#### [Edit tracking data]
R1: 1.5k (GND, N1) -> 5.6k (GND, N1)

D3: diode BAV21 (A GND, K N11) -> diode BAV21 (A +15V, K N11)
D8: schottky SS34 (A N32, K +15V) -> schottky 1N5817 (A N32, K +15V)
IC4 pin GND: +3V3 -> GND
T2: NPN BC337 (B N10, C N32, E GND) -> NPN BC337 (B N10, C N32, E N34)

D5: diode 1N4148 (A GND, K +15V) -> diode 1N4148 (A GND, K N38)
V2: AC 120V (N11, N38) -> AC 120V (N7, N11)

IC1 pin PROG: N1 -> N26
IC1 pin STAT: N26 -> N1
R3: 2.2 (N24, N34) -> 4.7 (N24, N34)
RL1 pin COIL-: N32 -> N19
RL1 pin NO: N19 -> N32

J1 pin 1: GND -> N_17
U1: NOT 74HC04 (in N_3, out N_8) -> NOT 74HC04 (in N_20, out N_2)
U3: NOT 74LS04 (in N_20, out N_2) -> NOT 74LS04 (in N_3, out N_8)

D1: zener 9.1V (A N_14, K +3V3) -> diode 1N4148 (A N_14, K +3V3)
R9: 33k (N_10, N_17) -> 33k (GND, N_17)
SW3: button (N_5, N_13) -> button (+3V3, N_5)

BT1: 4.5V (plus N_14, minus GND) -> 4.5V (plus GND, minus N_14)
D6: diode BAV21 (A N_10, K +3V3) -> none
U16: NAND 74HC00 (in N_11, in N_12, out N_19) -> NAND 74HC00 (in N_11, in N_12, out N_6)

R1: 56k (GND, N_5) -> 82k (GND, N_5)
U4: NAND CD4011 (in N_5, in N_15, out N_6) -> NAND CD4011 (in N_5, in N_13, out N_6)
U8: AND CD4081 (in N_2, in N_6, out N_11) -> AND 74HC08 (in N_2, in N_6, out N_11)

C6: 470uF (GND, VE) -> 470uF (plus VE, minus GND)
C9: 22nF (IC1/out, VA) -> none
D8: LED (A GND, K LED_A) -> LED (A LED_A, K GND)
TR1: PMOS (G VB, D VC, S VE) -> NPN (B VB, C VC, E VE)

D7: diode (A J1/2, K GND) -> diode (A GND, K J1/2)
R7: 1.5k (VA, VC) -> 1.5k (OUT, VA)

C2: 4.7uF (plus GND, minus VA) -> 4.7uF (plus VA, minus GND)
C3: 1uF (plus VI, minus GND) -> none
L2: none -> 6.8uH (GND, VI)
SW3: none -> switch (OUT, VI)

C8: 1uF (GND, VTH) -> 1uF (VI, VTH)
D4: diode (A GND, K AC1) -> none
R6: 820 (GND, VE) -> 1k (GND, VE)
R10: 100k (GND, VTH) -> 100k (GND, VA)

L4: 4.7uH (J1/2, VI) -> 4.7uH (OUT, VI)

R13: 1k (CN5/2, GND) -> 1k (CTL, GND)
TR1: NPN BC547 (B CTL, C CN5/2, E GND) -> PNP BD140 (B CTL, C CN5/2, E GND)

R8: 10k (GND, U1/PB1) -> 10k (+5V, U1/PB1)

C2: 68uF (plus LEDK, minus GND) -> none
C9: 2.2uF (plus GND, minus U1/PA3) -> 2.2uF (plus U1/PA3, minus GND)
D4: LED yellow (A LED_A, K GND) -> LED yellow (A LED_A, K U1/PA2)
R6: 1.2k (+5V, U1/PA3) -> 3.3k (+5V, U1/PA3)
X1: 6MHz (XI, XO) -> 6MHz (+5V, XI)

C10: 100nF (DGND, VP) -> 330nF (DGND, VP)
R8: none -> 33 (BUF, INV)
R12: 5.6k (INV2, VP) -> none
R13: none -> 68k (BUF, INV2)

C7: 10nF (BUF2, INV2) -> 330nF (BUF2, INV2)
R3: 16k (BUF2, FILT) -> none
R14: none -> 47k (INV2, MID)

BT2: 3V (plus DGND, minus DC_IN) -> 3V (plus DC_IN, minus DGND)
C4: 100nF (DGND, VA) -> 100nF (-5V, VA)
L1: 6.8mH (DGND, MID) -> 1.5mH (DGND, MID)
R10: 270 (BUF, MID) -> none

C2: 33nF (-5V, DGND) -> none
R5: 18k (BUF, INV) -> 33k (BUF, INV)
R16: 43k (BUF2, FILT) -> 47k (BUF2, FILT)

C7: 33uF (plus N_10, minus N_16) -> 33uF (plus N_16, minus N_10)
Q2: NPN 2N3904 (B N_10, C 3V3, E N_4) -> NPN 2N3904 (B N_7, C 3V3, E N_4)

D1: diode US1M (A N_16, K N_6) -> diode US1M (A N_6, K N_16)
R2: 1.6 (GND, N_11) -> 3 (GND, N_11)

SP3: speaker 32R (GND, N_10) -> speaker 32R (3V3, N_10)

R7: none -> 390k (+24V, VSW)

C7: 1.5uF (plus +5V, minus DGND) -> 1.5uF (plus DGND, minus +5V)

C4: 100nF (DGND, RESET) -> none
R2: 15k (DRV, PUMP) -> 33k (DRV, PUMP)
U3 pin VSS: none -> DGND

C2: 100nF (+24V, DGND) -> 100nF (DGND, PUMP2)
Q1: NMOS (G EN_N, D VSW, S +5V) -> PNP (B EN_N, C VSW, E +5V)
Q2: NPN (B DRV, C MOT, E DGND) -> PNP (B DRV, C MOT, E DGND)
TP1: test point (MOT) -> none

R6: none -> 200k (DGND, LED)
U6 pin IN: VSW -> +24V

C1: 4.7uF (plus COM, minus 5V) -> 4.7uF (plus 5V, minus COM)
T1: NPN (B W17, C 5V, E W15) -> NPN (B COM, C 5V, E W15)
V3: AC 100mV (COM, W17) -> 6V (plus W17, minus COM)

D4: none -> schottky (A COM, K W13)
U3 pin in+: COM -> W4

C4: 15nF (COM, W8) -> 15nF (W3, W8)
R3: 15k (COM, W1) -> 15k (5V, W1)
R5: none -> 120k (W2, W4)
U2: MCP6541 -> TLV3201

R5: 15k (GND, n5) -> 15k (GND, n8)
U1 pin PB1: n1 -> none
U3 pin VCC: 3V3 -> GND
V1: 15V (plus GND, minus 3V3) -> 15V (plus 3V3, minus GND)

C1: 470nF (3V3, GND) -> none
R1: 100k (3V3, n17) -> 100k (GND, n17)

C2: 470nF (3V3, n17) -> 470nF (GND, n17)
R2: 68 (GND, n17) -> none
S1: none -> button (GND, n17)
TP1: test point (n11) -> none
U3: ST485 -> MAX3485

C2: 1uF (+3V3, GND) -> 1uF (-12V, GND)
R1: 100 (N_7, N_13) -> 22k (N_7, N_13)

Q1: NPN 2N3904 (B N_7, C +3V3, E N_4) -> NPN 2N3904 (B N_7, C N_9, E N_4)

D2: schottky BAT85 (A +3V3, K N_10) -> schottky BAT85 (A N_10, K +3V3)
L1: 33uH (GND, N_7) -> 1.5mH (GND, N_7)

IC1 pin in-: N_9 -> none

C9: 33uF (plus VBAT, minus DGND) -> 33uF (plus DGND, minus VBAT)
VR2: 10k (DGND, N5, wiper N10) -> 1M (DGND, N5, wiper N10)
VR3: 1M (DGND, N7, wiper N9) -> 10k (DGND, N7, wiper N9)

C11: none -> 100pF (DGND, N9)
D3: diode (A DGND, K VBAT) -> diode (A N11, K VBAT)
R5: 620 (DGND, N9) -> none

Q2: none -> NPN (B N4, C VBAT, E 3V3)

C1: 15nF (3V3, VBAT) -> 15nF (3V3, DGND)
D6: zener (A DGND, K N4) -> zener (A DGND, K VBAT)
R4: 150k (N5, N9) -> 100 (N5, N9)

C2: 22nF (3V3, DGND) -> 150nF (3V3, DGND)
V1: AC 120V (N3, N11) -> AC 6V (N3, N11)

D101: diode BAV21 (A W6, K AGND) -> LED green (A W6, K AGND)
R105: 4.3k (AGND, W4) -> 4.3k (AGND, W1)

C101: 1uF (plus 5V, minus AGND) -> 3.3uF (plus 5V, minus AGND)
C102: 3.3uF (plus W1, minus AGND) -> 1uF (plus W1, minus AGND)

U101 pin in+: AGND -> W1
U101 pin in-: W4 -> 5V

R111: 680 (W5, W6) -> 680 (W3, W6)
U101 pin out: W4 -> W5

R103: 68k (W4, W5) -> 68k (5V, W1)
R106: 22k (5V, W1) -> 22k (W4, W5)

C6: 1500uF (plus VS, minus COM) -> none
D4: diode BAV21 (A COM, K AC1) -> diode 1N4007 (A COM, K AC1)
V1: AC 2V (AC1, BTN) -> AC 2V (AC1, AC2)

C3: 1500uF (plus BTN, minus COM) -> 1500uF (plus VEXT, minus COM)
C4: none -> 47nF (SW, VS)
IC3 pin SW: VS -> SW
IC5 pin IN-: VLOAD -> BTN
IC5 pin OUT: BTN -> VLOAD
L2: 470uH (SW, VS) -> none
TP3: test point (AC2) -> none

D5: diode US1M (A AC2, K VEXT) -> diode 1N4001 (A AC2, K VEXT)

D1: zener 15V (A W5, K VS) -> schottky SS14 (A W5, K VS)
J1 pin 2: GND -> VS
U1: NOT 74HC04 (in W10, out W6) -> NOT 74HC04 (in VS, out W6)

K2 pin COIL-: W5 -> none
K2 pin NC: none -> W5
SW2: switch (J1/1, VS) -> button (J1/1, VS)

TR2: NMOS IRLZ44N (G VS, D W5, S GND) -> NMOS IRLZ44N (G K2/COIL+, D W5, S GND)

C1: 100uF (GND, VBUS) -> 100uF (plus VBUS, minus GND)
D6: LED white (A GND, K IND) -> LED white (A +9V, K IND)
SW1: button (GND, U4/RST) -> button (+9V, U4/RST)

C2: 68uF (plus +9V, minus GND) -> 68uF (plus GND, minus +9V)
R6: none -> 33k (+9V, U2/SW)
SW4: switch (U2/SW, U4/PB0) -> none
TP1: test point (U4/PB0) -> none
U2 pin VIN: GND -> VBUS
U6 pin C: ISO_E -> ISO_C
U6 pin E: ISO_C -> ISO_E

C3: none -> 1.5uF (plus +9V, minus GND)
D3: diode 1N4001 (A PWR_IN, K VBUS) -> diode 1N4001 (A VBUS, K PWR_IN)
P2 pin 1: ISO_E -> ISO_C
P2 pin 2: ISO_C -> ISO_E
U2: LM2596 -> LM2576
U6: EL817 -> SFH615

#### [ABOUT THIS EXERCISE]
Work out how many lines in the entries contain the string "AGND", then reply with that number and nothing more.

#### [SOLUTION BELOW]
5